Task objective: Search the records below for the string "pentagon" and copy each line where it turns up.

Synthetic geometry scene data
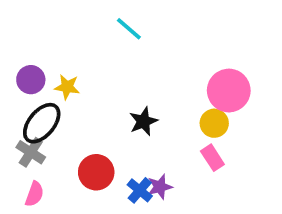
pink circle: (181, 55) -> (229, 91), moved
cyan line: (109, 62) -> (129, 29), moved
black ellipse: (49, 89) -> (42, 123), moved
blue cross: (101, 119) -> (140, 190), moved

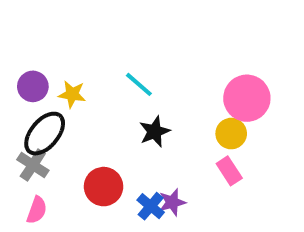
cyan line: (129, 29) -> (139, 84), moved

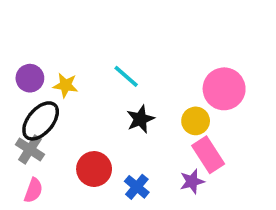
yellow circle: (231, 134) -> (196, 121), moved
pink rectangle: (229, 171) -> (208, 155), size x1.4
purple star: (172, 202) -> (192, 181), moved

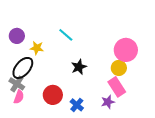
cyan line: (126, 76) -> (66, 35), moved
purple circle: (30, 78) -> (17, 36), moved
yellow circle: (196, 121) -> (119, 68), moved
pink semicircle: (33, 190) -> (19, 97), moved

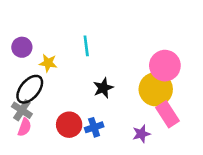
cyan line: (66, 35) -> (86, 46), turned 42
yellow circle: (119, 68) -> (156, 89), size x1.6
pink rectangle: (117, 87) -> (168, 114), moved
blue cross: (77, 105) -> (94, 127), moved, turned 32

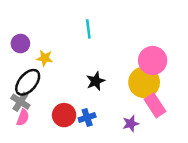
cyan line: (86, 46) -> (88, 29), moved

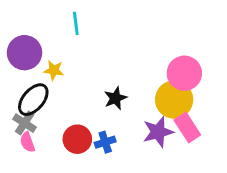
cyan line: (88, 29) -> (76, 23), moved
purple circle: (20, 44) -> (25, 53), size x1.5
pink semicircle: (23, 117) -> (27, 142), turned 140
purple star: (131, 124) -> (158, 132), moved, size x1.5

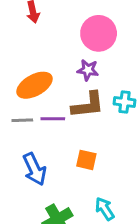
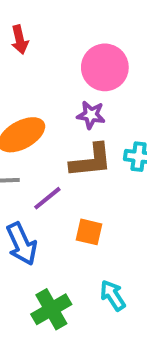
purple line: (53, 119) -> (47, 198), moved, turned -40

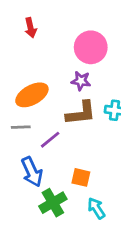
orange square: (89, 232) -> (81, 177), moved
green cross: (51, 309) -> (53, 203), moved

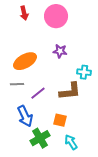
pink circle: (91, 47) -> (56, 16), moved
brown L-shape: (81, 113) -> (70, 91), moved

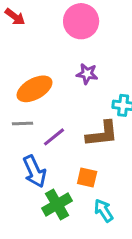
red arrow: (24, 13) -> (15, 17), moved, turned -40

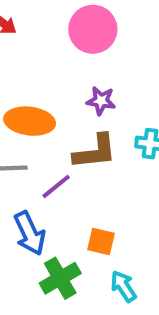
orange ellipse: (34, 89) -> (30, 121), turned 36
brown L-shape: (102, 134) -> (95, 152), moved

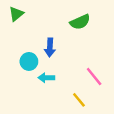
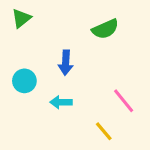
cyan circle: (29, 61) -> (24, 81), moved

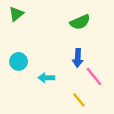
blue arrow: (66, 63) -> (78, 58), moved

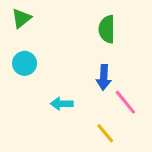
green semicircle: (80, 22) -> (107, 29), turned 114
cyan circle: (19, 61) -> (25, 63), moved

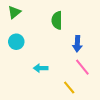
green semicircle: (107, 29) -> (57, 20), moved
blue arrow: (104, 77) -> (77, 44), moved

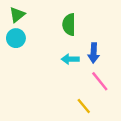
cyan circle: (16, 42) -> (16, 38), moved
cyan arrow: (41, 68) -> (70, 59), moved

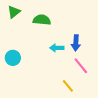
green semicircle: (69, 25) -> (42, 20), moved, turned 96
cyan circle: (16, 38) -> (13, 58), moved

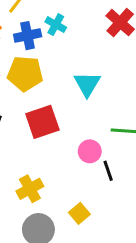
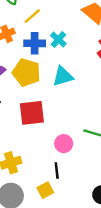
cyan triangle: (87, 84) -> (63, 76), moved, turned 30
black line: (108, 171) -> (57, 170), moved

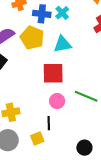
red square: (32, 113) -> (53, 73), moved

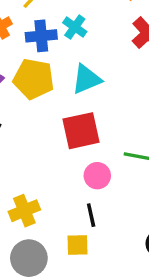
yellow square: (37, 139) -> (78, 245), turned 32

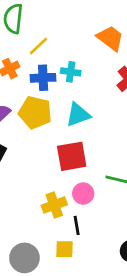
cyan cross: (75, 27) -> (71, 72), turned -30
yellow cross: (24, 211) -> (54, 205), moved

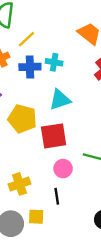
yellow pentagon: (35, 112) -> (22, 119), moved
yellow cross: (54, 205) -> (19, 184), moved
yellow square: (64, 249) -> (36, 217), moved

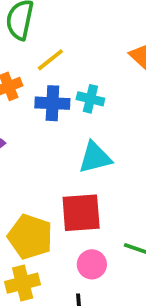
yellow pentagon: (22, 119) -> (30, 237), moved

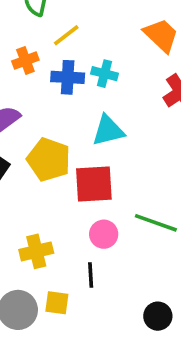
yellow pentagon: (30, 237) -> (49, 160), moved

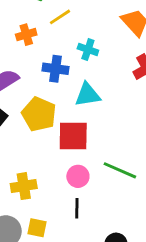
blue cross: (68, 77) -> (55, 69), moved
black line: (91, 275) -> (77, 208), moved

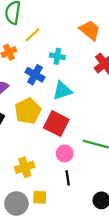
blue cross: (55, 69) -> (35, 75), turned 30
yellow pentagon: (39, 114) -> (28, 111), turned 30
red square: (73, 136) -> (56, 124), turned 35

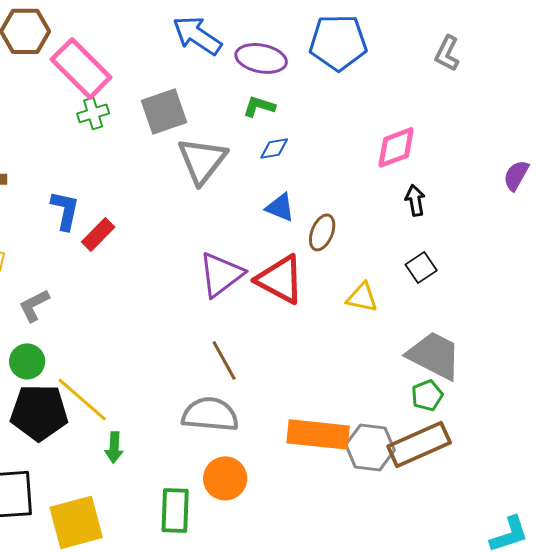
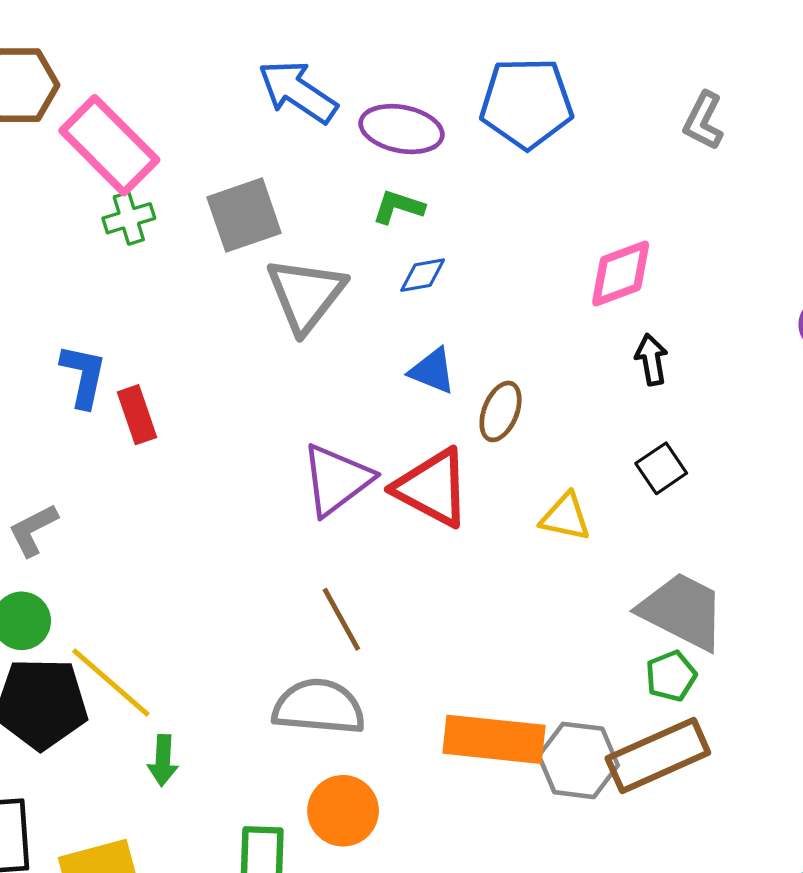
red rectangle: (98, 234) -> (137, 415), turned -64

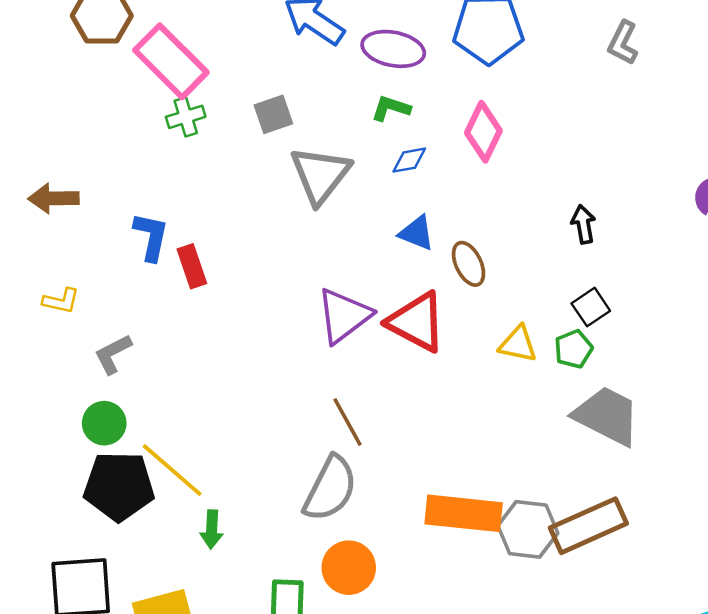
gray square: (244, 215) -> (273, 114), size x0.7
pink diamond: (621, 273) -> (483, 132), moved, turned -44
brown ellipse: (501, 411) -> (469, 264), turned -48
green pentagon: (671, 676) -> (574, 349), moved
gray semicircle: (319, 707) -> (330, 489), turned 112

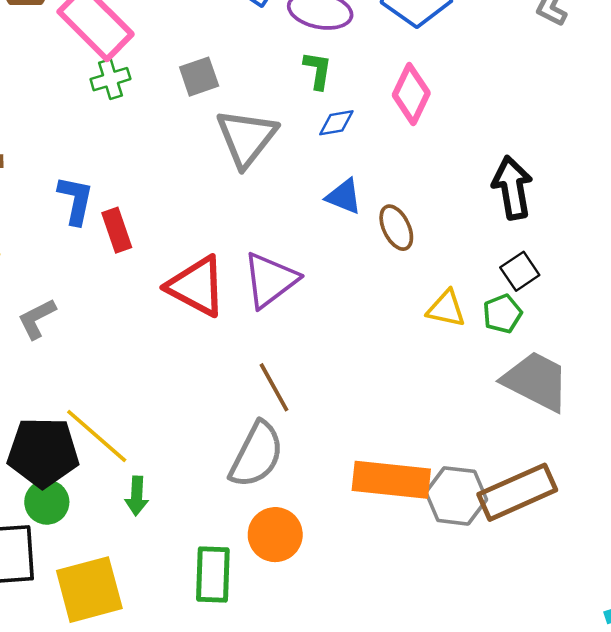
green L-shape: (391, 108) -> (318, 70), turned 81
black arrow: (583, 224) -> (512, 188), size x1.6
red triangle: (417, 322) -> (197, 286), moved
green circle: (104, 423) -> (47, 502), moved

Written solution:
yellow pentagon: (35, 112) -> (22, 119), moved
yellow pentagon: (22, 119) -> (30, 237), moved
yellow pentagon: (30, 237) -> (49, 160), moved
yellow pentagon: (39, 114) -> (28, 111), turned 30
green pentagon: (671, 676) -> (574, 349), moved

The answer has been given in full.